(Records provided)

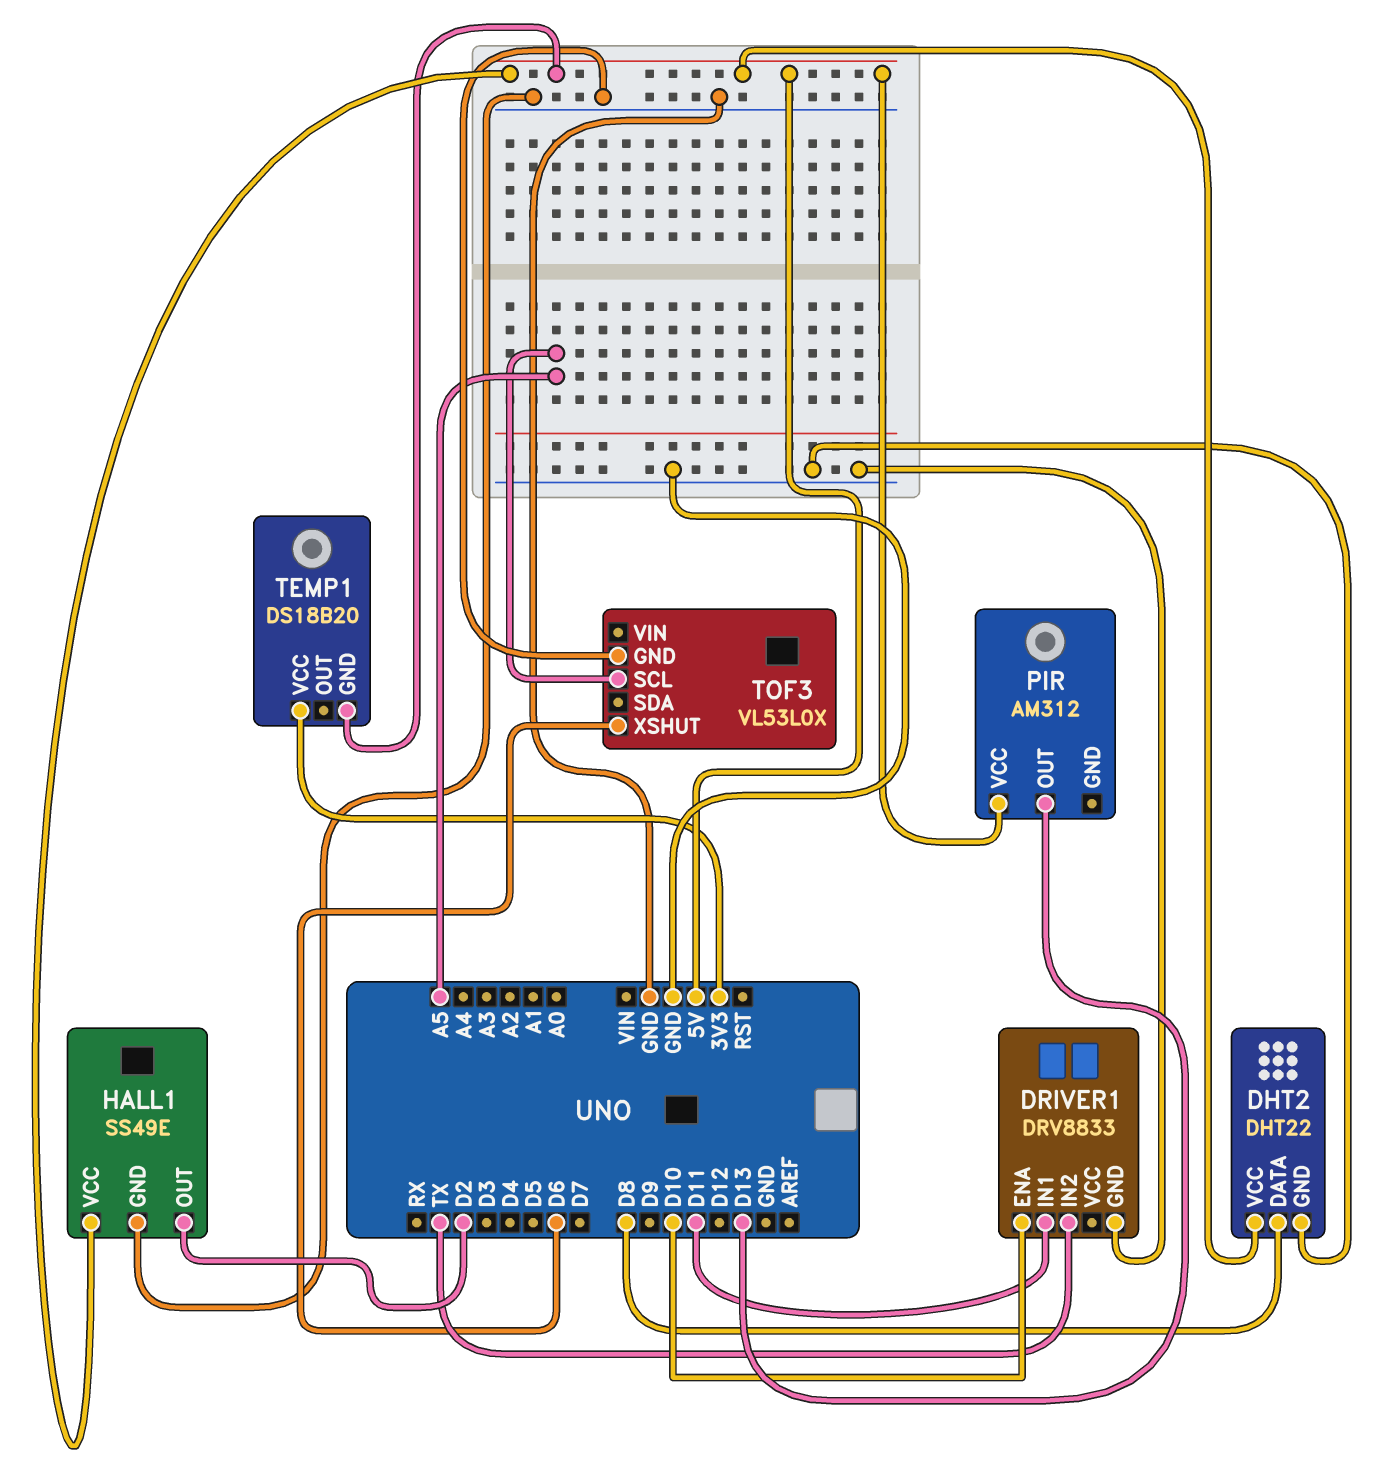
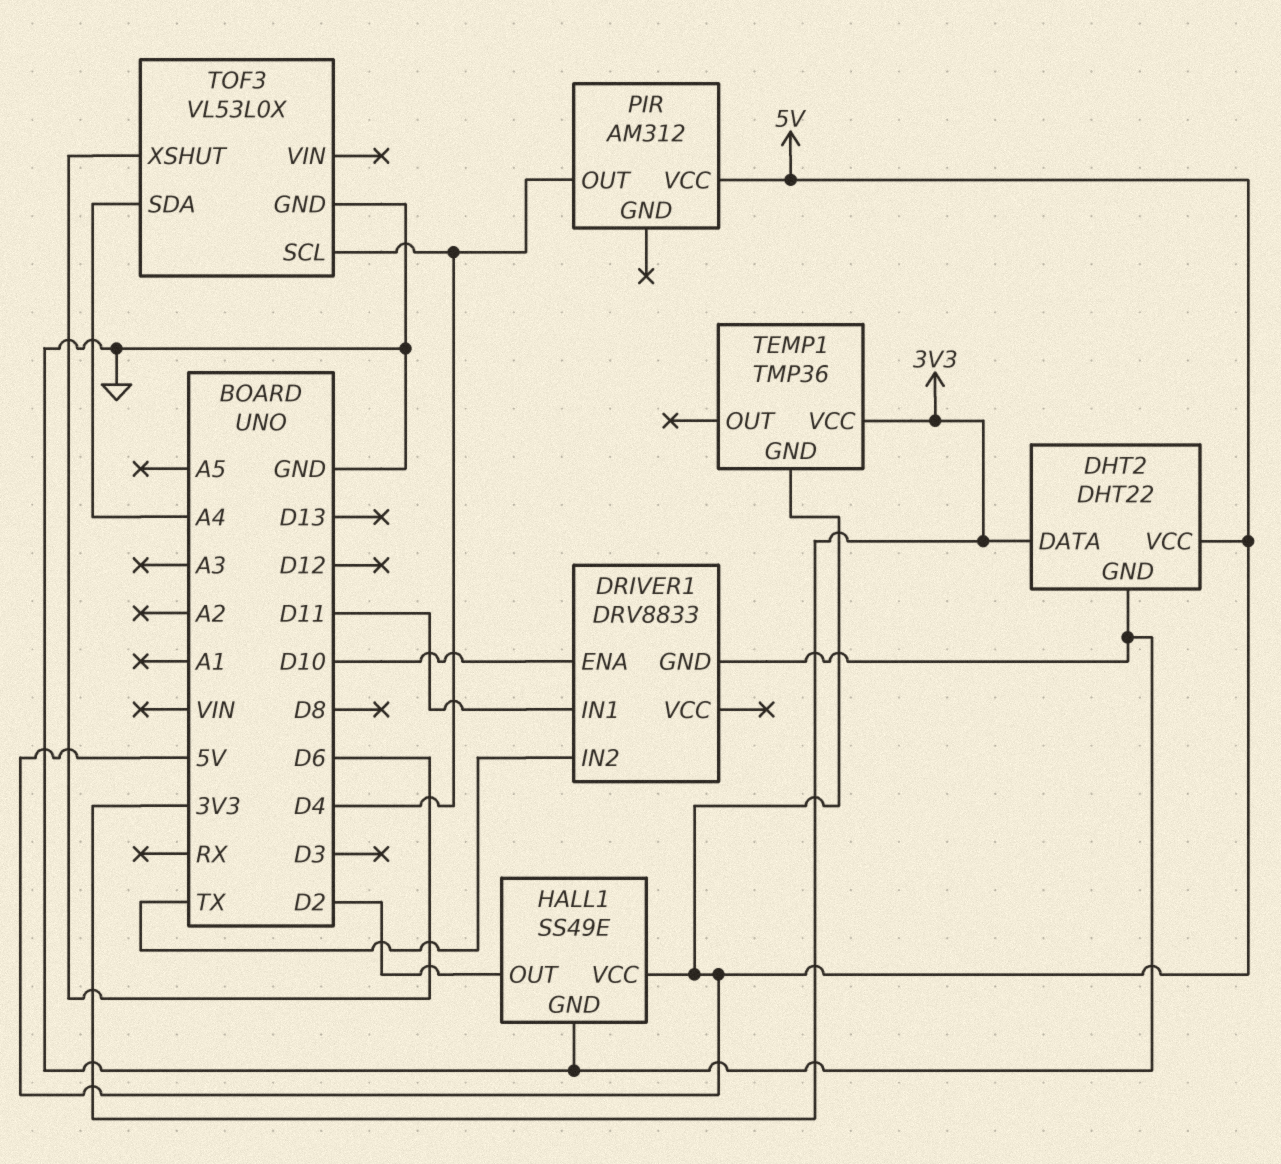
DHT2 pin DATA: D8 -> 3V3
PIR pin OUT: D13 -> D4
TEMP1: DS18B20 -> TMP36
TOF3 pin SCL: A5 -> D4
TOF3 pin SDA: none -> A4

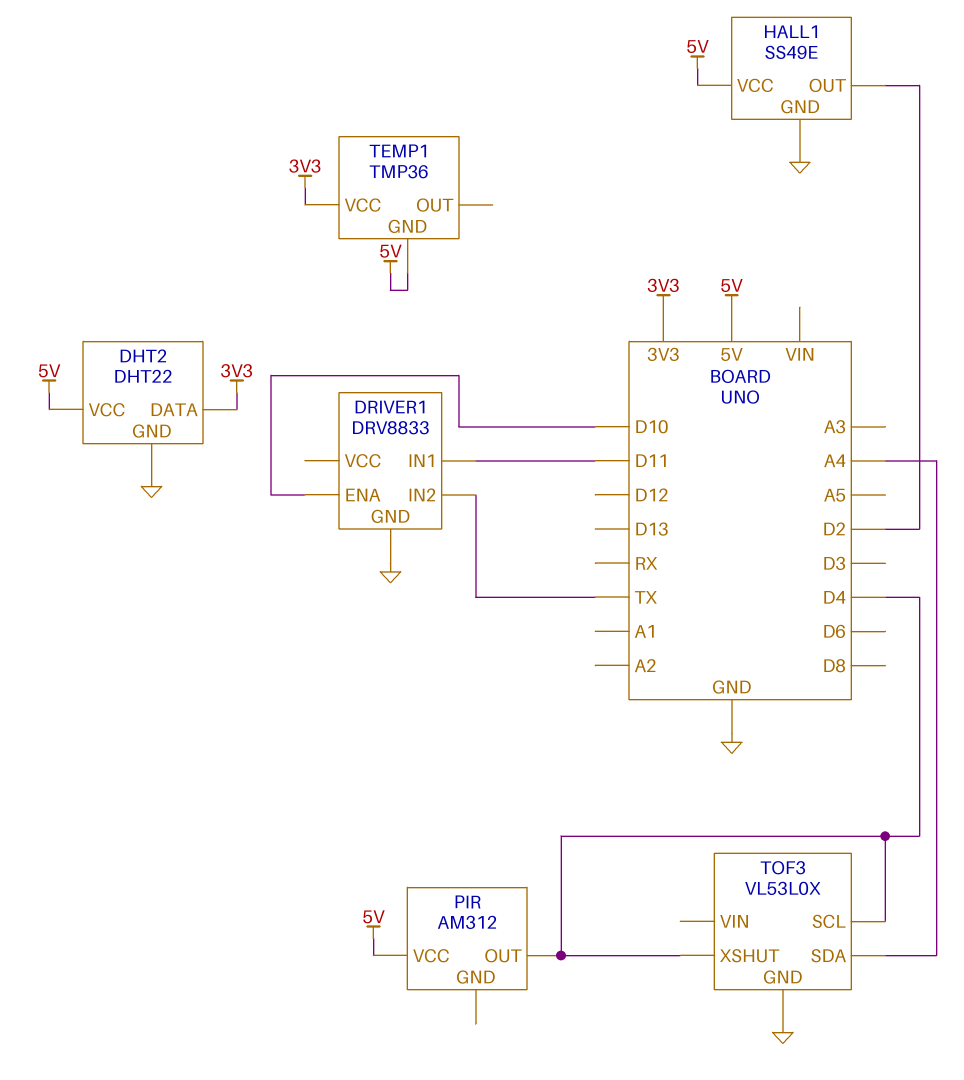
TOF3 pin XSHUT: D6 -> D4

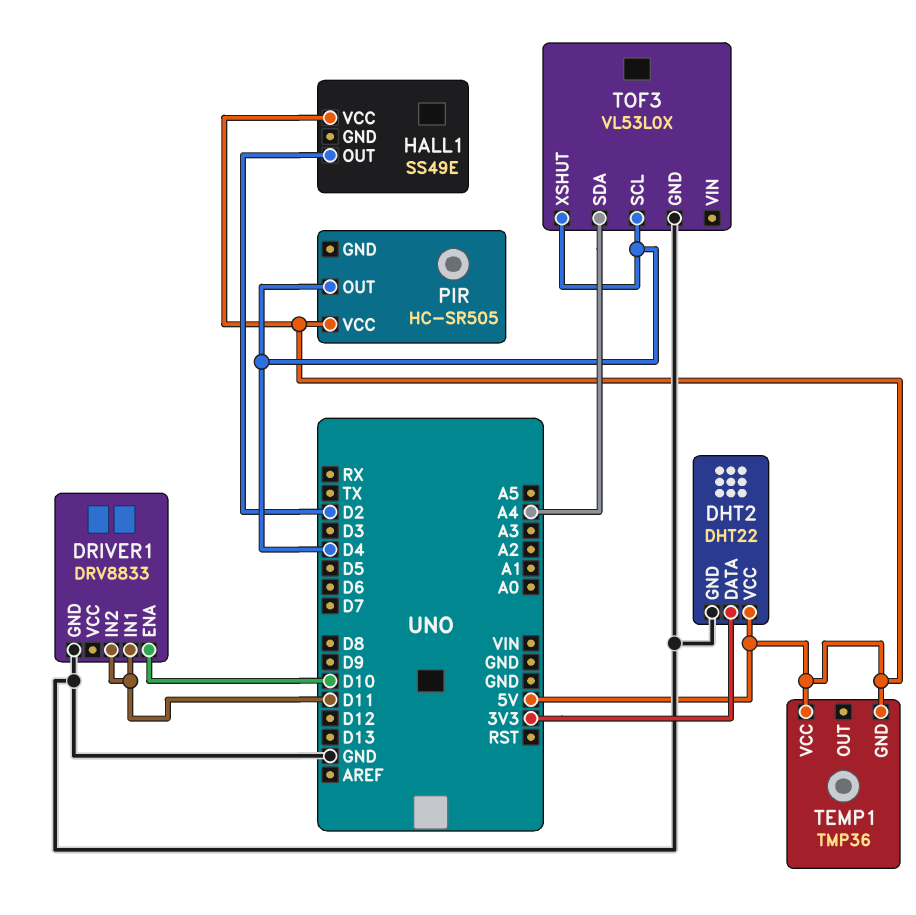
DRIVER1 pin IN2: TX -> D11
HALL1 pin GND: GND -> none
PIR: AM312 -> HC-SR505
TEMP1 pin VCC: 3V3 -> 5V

(End Records provided)

Task to complete: Write out the material above exactly. Skip the pictures.

Task response:
DHT2 pin DATA: D8 -> 3V3
PIR pin OUT: D13 -> D4
TEMP1: DS18B20 -> TMP36
TOF3 pin SCL: A5 -> D4
TOF3 pin SDA: none -> A4

TOF3 pin XSHUT: D6 -> D4

DRIVER1 pin IN2: TX -> D11
HALL1 pin GND: GND -> none
PIR: AM312 -> HC-SR505
TEMP1 pin VCC: 3V3 -> 5V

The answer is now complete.